## [WORK INSTRUCTIONS]
Take the entries that follow and return exactly the lines from the one holding "none -> yellow brick G3:H3 level 2" through the one holding "none -> lime brick B7:C7 level 1", both included. Nothing else is needed.

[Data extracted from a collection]
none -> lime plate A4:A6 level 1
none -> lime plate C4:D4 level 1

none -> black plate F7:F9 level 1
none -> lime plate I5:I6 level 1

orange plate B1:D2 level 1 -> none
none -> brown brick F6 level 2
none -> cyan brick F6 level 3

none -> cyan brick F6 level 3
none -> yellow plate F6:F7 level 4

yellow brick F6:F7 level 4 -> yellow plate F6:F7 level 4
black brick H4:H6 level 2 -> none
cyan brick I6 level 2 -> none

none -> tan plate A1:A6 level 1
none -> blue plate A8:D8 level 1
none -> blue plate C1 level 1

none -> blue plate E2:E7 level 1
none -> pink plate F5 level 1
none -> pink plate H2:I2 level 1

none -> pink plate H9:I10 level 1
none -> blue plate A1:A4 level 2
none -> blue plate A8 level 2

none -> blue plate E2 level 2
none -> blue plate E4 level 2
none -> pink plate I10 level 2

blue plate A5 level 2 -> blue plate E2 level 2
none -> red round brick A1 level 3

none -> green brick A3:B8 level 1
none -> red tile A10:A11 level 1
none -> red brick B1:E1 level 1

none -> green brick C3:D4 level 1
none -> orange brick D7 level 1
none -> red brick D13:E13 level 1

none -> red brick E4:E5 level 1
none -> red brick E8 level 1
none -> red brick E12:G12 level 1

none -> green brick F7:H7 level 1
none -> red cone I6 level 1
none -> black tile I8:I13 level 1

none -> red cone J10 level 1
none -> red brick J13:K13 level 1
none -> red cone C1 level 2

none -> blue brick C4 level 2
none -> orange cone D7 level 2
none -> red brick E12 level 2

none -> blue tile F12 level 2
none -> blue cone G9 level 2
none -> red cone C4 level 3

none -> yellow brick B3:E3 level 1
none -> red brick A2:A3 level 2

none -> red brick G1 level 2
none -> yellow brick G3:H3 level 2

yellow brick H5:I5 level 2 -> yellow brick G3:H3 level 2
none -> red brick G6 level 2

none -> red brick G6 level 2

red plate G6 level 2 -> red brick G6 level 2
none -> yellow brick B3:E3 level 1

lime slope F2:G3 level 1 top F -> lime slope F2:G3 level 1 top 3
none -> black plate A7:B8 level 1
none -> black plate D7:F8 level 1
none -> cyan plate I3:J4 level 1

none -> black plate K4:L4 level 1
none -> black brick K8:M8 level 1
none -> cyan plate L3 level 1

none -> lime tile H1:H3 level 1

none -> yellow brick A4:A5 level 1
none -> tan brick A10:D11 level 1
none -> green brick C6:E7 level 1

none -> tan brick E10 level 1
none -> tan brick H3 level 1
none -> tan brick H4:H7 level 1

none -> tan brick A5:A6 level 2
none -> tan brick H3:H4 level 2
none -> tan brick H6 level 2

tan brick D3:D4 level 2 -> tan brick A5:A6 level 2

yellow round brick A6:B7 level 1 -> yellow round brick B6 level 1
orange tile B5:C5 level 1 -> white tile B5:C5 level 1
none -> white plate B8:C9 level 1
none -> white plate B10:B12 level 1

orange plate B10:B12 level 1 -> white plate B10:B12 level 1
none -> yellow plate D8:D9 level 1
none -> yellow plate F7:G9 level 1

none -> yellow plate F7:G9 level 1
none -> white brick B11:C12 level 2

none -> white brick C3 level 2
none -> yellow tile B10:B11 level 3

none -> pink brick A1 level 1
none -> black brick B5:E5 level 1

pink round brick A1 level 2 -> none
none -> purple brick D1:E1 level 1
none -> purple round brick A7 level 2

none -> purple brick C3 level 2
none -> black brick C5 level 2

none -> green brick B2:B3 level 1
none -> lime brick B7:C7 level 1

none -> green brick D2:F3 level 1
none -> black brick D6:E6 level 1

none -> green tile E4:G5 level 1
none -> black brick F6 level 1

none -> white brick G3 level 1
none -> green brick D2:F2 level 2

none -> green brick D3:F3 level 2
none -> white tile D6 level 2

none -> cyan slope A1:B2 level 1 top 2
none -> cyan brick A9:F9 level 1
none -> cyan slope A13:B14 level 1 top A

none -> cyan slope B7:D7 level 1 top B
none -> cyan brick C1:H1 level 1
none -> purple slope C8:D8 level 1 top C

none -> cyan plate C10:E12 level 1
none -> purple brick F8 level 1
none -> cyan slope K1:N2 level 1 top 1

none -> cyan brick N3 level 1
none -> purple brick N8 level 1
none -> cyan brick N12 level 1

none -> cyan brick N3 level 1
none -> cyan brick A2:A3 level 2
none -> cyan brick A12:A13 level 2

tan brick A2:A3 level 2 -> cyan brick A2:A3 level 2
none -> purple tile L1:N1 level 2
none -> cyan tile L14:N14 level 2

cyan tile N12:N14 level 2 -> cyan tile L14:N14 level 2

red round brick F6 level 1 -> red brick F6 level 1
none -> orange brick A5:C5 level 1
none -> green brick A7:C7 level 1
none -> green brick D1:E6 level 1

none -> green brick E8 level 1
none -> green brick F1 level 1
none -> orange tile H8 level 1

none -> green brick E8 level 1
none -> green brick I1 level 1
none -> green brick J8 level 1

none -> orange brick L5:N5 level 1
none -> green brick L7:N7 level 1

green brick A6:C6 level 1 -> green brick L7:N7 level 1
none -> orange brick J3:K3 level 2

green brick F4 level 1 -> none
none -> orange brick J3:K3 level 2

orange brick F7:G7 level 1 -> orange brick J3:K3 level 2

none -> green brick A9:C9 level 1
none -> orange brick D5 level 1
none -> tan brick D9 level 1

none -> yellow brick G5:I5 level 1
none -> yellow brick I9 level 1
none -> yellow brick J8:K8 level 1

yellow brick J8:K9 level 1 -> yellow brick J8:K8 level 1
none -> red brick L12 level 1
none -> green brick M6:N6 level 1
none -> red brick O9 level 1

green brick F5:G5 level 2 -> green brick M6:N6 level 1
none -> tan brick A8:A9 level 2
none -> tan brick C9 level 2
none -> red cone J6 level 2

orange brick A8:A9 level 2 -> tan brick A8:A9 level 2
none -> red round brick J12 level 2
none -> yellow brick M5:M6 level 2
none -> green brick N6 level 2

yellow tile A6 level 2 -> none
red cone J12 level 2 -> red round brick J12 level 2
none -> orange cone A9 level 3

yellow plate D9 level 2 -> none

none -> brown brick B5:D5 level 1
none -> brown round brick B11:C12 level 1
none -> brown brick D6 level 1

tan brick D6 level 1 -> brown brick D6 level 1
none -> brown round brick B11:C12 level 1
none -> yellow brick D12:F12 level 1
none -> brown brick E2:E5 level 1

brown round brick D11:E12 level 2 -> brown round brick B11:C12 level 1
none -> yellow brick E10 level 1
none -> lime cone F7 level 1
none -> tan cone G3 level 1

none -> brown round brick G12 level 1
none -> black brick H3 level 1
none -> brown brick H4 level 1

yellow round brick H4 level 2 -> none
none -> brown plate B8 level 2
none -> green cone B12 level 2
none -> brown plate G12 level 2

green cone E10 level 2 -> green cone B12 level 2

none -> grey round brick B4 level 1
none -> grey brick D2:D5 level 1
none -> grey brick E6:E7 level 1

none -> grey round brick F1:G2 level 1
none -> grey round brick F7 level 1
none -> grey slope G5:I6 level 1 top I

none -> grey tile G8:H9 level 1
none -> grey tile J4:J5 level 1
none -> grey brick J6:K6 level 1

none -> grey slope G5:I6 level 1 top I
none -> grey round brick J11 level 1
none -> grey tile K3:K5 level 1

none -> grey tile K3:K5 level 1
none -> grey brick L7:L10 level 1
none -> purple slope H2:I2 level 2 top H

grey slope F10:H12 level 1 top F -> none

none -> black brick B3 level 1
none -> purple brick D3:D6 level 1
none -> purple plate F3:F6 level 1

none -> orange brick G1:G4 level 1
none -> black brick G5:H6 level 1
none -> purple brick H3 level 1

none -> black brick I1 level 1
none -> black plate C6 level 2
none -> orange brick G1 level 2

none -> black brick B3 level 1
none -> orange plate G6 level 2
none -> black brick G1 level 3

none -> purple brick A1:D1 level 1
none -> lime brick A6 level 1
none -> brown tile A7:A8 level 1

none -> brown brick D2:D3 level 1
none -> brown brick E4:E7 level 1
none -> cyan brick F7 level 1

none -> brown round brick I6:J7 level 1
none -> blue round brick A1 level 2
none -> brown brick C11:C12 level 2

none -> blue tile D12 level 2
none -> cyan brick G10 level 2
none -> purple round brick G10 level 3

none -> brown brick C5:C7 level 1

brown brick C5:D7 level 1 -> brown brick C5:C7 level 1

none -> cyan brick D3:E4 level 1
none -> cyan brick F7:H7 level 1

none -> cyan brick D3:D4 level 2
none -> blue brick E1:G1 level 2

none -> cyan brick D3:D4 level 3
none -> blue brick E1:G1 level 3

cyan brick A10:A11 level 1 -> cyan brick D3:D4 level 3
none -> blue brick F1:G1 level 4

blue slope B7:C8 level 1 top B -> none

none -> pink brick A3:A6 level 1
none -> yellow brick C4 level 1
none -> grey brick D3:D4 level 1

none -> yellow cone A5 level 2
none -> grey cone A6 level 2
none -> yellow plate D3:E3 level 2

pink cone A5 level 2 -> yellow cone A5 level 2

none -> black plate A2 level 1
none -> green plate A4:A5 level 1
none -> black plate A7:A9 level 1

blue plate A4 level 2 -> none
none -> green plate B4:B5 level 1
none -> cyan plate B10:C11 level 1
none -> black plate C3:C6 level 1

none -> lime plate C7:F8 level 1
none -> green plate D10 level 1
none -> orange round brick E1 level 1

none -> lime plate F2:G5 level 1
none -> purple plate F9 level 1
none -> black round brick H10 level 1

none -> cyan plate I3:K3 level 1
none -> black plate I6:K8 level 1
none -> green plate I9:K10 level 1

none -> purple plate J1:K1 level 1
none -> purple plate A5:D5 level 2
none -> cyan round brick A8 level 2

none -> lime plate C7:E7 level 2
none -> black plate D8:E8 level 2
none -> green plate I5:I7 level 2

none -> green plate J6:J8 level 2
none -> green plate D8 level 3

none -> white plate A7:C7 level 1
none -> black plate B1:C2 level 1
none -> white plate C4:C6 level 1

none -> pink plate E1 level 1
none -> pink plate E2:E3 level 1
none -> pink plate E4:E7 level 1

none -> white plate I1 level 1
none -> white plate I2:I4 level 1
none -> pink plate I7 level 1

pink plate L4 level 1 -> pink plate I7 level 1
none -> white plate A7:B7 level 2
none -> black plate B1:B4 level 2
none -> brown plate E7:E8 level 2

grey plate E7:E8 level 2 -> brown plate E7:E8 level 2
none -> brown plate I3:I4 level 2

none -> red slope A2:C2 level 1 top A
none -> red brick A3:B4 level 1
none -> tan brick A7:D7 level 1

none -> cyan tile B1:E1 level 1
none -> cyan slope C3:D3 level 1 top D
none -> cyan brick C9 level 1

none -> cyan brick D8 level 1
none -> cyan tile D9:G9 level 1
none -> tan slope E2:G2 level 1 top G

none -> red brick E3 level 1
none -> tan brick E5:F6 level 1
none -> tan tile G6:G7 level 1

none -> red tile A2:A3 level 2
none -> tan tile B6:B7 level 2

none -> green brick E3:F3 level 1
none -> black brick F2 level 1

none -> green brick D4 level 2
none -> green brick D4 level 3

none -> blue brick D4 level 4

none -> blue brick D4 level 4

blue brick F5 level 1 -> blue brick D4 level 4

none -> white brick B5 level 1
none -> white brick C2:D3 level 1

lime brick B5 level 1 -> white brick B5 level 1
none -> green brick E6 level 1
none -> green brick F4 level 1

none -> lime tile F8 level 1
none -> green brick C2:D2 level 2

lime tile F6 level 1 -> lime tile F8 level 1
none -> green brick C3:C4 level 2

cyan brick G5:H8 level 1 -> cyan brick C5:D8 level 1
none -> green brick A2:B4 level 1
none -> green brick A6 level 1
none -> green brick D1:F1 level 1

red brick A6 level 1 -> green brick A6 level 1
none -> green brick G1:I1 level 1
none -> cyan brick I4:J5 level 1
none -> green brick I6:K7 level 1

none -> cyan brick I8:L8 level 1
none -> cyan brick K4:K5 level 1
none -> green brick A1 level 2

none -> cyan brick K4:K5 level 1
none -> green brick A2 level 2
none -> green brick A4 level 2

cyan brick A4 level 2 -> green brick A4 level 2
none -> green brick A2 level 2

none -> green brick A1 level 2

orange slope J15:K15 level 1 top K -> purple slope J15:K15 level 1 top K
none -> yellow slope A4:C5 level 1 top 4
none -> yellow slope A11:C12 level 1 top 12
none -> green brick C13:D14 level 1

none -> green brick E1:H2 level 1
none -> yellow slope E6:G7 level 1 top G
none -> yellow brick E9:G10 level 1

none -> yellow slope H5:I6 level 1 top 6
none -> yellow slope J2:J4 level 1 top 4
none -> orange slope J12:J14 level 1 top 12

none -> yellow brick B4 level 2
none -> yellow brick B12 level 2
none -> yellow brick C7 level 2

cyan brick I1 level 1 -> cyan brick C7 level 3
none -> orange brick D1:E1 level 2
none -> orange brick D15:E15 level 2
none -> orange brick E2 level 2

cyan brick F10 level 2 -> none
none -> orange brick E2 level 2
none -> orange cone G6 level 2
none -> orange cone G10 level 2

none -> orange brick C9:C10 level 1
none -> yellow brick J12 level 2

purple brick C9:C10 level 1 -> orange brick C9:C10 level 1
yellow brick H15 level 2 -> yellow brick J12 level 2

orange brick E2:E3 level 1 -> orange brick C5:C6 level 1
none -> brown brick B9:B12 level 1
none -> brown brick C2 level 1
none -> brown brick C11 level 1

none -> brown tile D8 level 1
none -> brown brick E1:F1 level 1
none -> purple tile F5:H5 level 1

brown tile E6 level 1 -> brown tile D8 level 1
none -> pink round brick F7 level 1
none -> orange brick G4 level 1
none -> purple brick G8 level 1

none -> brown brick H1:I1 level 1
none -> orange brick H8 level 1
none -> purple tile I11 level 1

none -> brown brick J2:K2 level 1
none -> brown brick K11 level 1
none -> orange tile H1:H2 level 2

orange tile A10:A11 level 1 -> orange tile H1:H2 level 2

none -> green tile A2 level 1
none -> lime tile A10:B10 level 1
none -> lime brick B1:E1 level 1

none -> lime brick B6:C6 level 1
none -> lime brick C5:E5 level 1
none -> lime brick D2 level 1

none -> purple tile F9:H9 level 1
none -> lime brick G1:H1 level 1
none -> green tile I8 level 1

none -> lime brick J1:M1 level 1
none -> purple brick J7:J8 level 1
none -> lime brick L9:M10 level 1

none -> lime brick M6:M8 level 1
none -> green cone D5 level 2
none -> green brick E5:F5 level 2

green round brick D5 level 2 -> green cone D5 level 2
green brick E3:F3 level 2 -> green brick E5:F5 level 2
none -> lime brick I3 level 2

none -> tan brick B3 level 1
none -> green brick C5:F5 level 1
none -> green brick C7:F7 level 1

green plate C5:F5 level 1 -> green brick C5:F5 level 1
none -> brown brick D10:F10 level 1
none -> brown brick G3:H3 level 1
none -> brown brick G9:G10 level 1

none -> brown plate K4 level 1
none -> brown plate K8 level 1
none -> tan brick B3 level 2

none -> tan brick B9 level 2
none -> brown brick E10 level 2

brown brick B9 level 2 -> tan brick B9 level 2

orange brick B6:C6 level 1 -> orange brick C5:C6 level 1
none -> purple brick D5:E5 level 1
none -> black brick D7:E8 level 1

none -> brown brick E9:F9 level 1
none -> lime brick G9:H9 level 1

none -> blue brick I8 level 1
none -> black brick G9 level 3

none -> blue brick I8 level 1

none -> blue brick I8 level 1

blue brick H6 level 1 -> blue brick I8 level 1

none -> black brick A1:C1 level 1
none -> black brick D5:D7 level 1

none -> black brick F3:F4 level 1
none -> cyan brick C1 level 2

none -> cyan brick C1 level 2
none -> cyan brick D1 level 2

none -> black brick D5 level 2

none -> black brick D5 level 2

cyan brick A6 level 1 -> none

## [RESPONSE BOX]
none -> yellow brick G3:H3 level 2

yellow brick H5:I5 level 2 -> yellow brick G3:H3 level 2
none -> red brick G6 level 2

none -> red brick G6 level 2

red plate G6 level 2 -> red brick G6 level 2
none -> yellow brick B3:E3 level 1

lime slope F2:G3 level 1 top F -> lime slope F2:G3 level 1 top 3
none -> black plate A7:B8 level 1
none -> black plate D7:F8 level 1
none -> cyan plate I3:J4 level 1

none -> black plate K4:L4 level 1
none -> black brick K8:M8 level 1
none -> cyan plate L3 level 1

none -> lime tile H1:H3 level 1

none -> yellow brick A4:A5 level 1
none -> tan brick A10:D11 level 1
none -> green brick C6:E7 level 1

none -> tan brick E10 level 1
none -> tan brick H3 level 1
none -> tan brick H4:H7 level 1

none -> tan brick A5:A6 level 2
none -> tan brick H3:H4 level 2
none -> tan brick H6 level 2

tan brick D3:D4 level 2 -> tan brick A5:A6 level 2

yellow round brick A6:B7 level 1 -> yellow round brick B6 level 1
orange tile B5:C5 level 1 -> white tile B5:C5 level 1
none -> white plate B8:C9 level 1
none -> white plate B10:B12 level 1

orange plate B10:B12 level 1 -> white plate B10:B12 level 1
none -> yellow plate D8:D9 level 1
none -> yellow plate F7:G9 level 1

none -> yellow plate F7:G9 level 1
none -> white brick B11:C12 level 2

none -> white brick C3 level 2
none -> yellow tile B10:B11 level 3

none -> pink brick A1 level 1
none -> black brick B5:E5 level 1

pink round brick A1 level 2 -> none
none -> purple brick D1:E1 level 1
none -> purple round brick A7 level 2

none -> purple brick C3 level 2
none -> black brick C5 level 2

none -> green brick B2:B3 level 1
none -> lime brick B7:C7 level 1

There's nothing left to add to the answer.